● Your instructions: Without any of the pictures, print every record below exactly.

(Beginning of Extracted material)

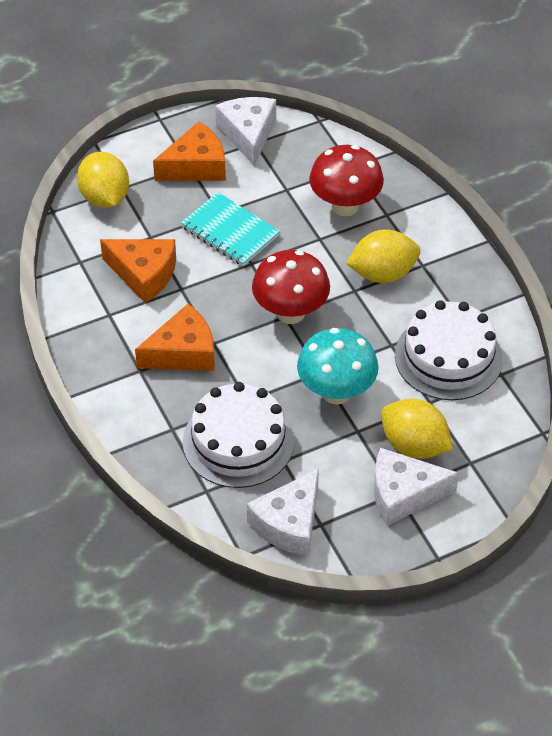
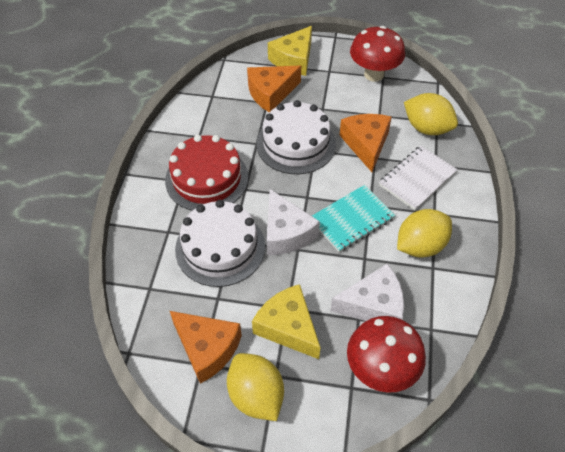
red cake: 0 -> 1
turquoise mushroom: 1 -> 0
white cheese: 3 -> 2
white notebook: 0 -> 1
yellow cheese: 0 -> 2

(End of Extracted material)

● Reply:
red cake: 0 -> 1
turquoise mushroom: 1 -> 0
white cheese: 3 -> 2
white notebook: 0 -> 1
yellow cheese: 0 -> 2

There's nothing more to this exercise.